### [What is being asked]
What is needed is an exact copy of the records below, minus any pictures.

══════════════════════════════

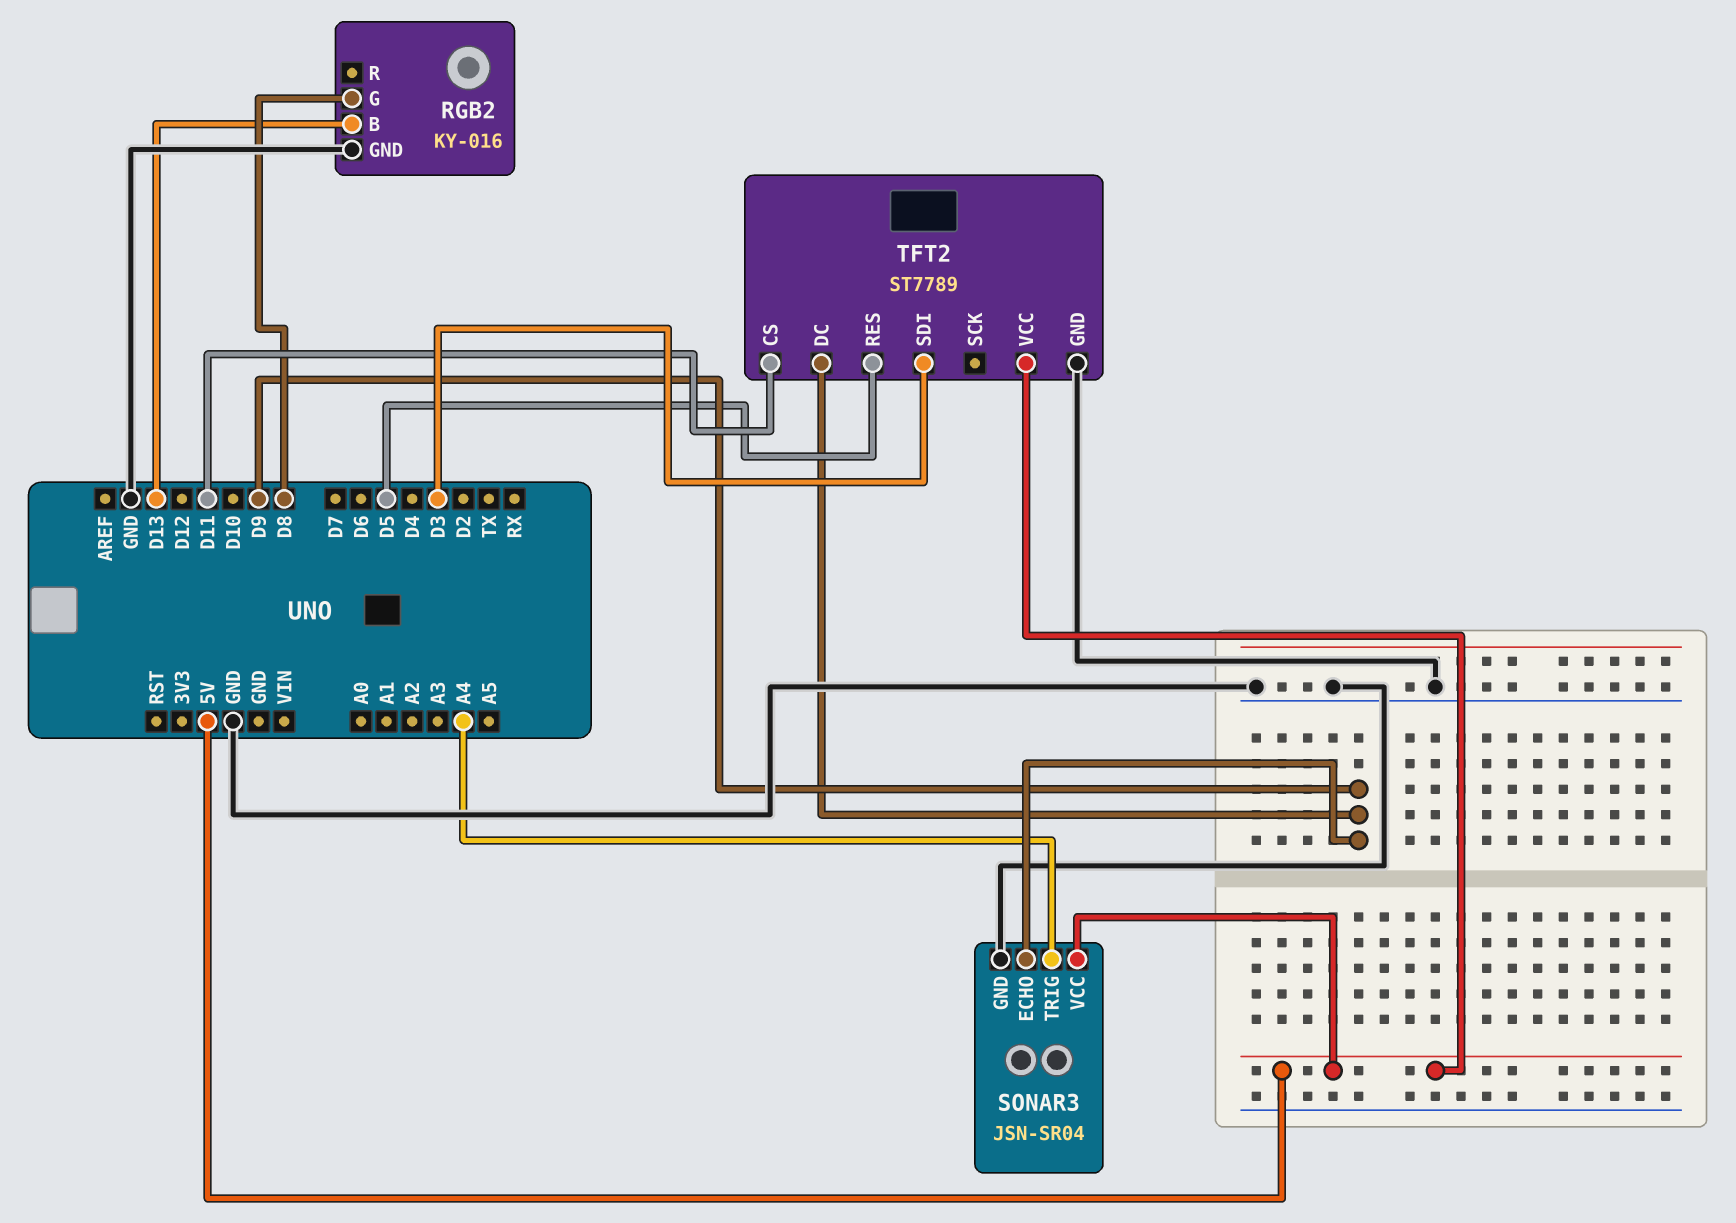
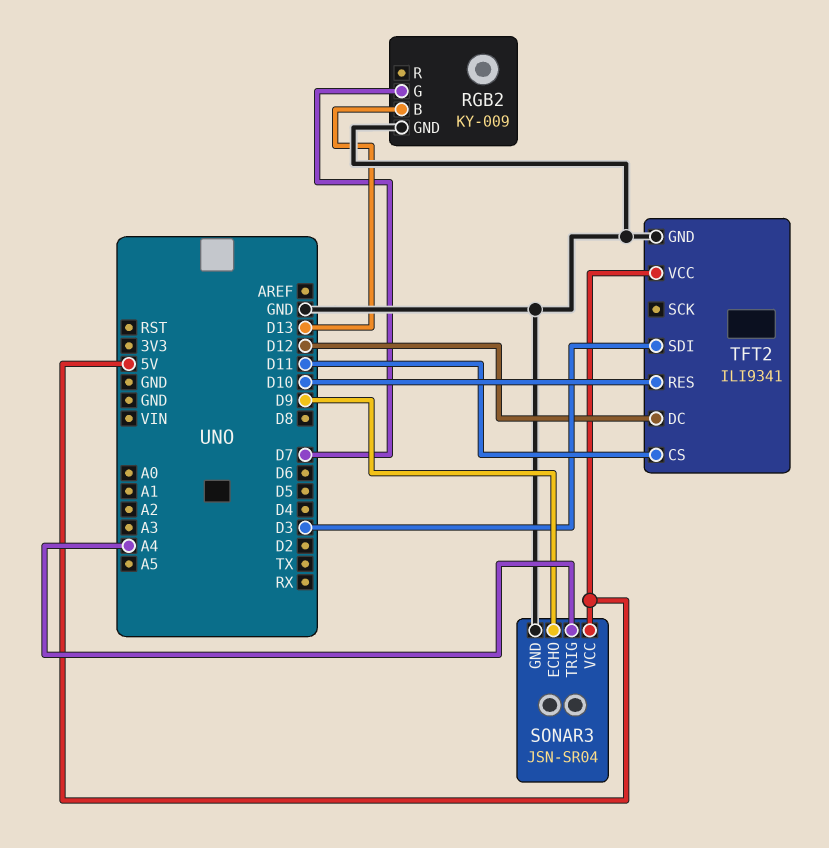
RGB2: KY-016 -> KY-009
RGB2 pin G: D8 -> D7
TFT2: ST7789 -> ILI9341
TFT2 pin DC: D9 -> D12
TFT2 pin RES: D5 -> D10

══════════════════════════════

### [Output of the exercise]
RGB2: KY-016 -> KY-009
RGB2 pin G: D8 -> D7
TFT2: ST7789 -> ILI9341
TFT2 pin DC: D9 -> D12
TFT2 pin RES: D5 -> D10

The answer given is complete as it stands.